═════ Information

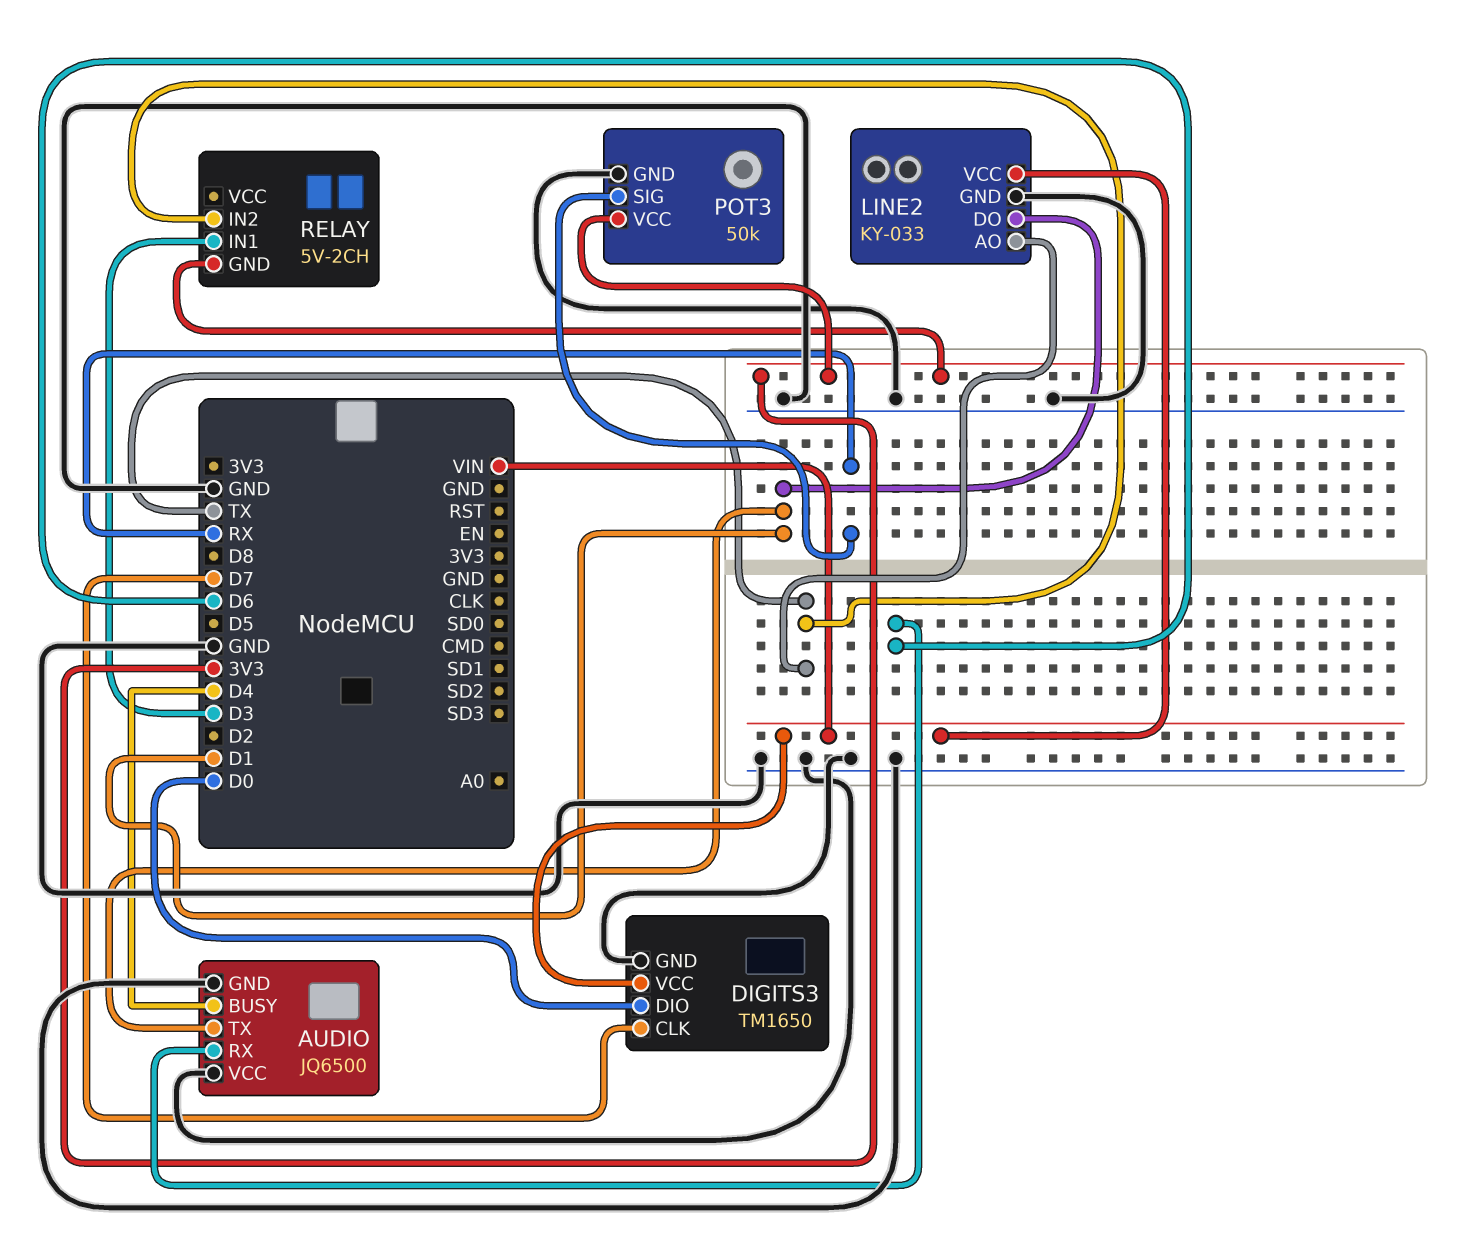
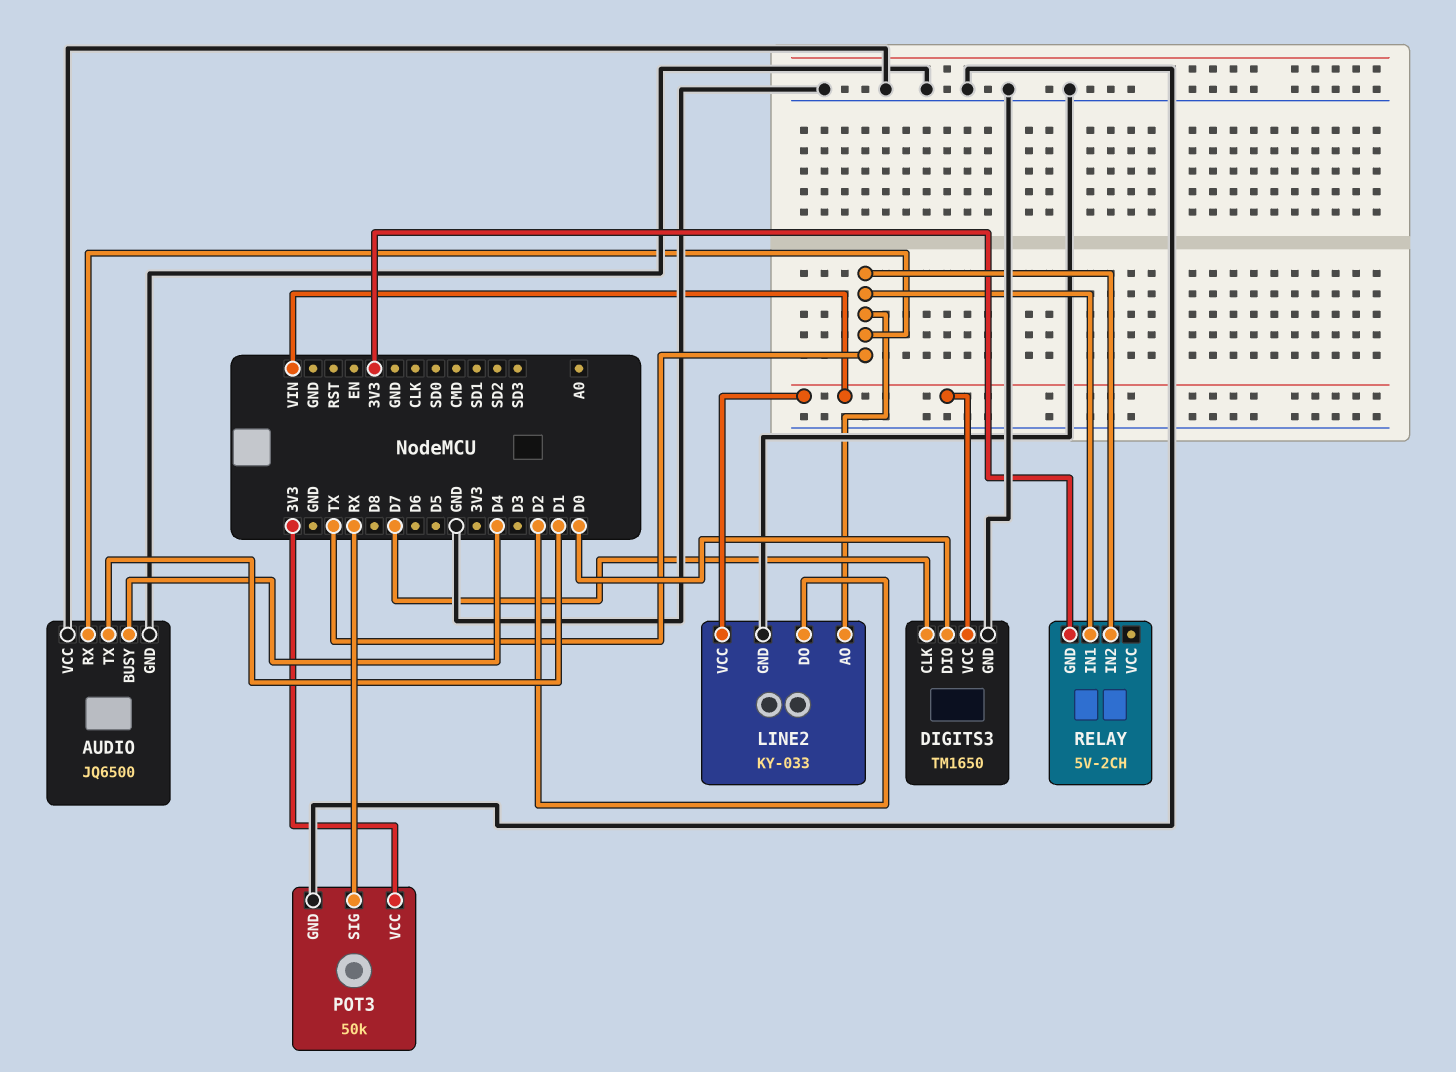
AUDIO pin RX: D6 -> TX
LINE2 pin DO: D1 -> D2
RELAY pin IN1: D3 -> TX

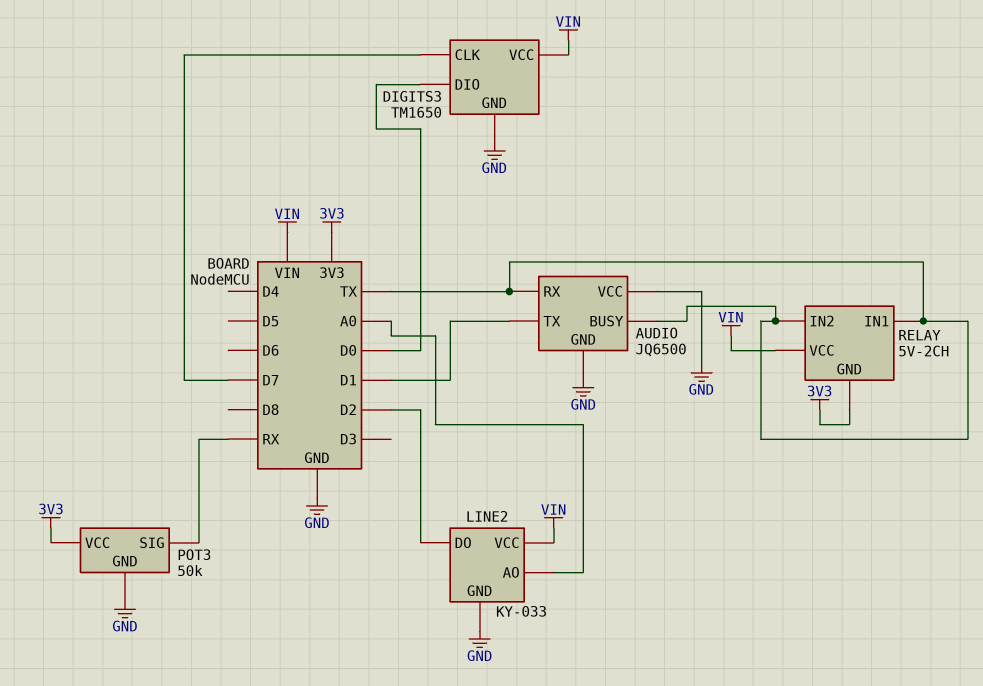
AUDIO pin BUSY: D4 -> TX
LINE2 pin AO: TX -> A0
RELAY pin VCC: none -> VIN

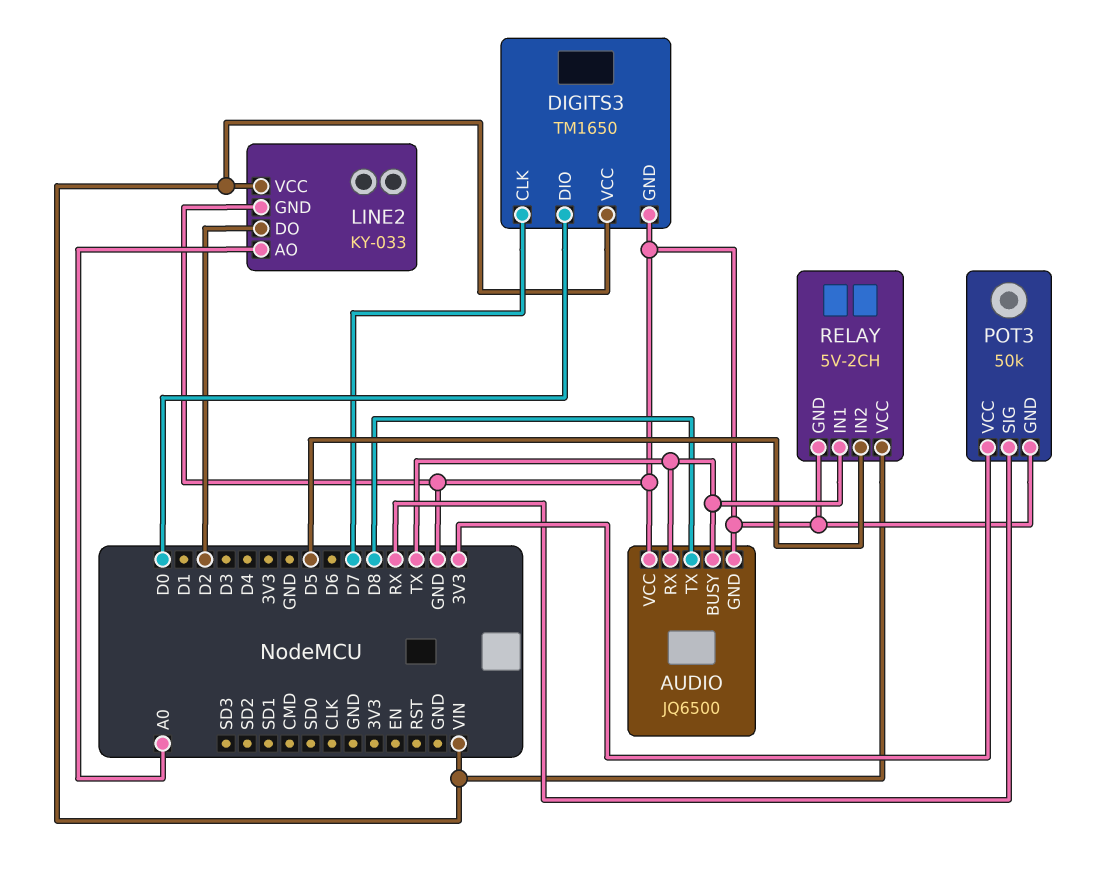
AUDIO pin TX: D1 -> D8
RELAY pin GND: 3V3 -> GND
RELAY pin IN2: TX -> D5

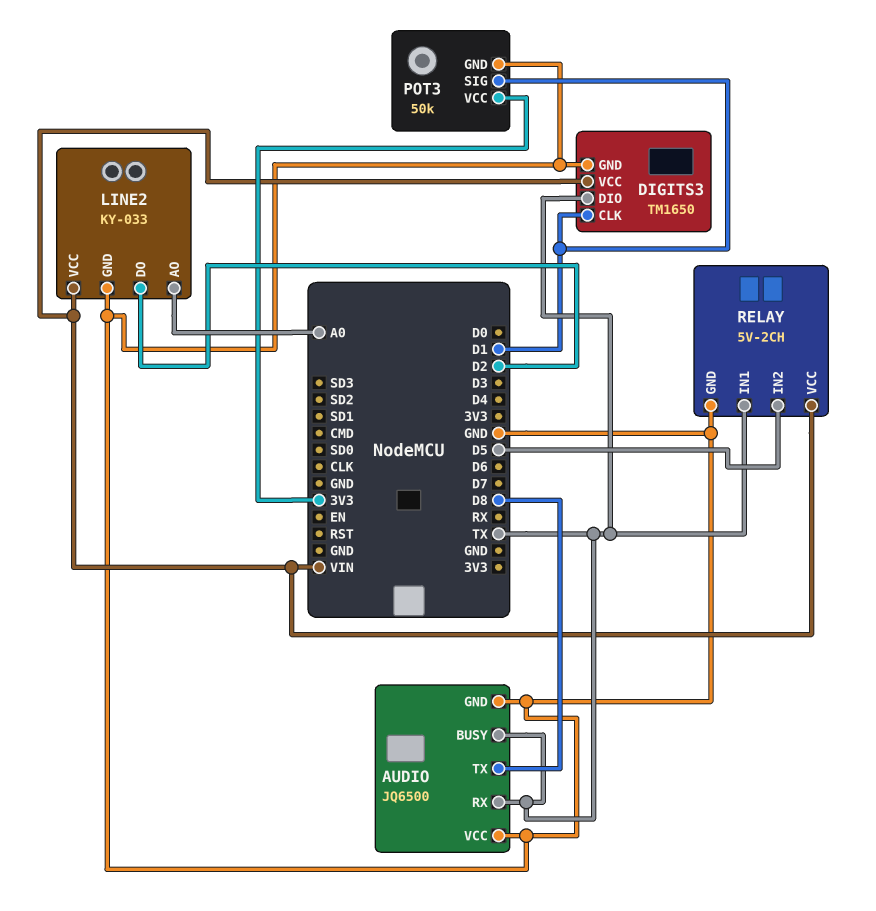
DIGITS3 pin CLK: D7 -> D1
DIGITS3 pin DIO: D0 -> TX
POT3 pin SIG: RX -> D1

══════════

**Problem to work on:** Look through the entries and return each line that has the word "RELAY" in it.

**Exercise answer:**
RELAY pin IN1: D3 -> TX
RELAY pin VCC: none -> VIN
RELAY pin GND: 3V3 -> GND
RELAY pin IN2: TX -> D5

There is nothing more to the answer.